-- start RECORDS FOR THIS TASK --
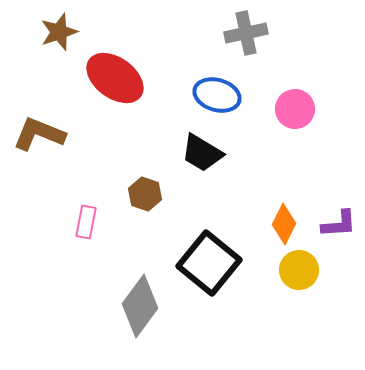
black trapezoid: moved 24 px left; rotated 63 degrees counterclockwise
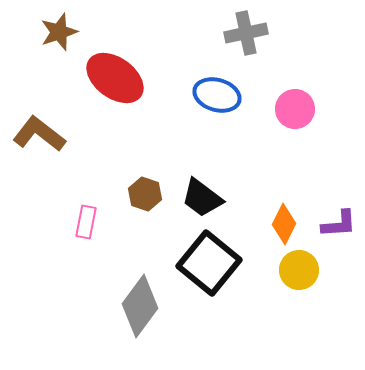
brown L-shape: rotated 16 degrees clockwise
black trapezoid: moved 45 px down; rotated 6 degrees clockwise
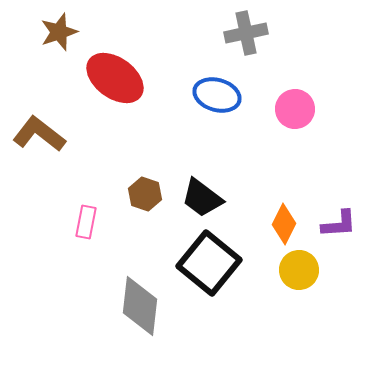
gray diamond: rotated 30 degrees counterclockwise
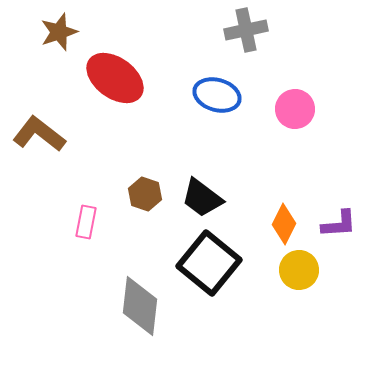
gray cross: moved 3 px up
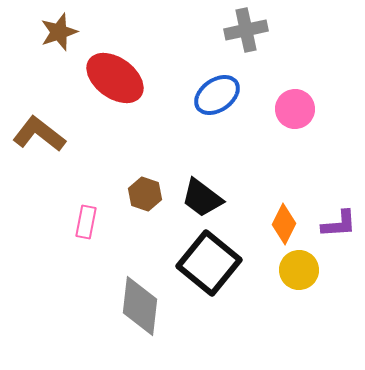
blue ellipse: rotated 51 degrees counterclockwise
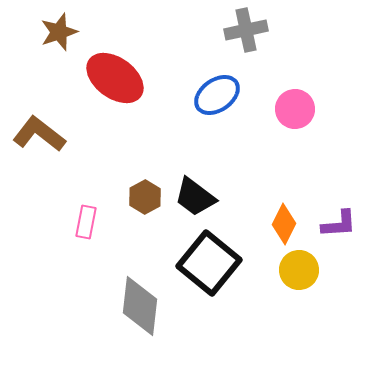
brown hexagon: moved 3 px down; rotated 12 degrees clockwise
black trapezoid: moved 7 px left, 1 px up
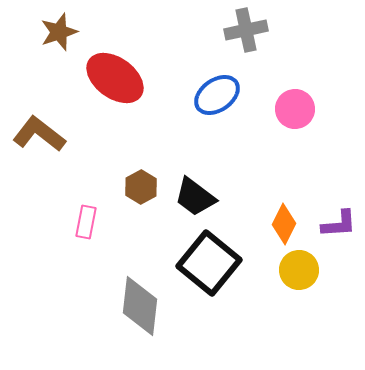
brown hexagon: moved 4 px left, 10 px up
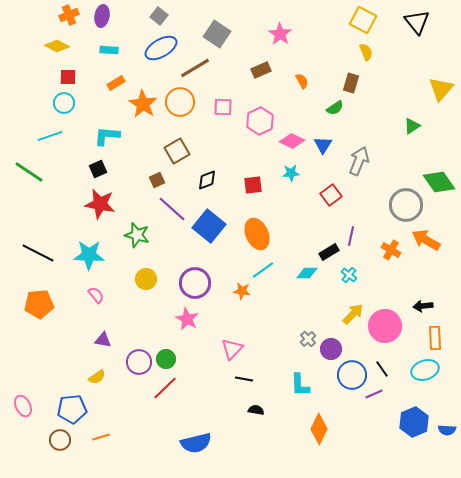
-- end RECORDS FOR THIS TASK --
_EXERCISE_
Rewrite the lines of all the records above, replacing "black trapezoid" with "purple trapezoid" everywhere and changing nothing else. Omit the picture lines from your answer.

_OUTPUT FOR THIS TASK_
purple trapezoid: moved 24 px left; rotated 63 degrees counterclockwise
brown L-shape: rotated 16 degrees clockwise
purple trapezoid: moved 45 px down; rotated 6 degrees clockwise
gray diamond: rotated 30 degrees counterclockwise
gray cross: moved 3 px up
blue ellipse: rotated 51 degrees counterclockwise
brown hexagon: moved 3 px down; rotated 12 degrees clockwise
purple trapezoid: moved 7 px left, 1 px up
brown hexagon: moved 4 px left, 10 px up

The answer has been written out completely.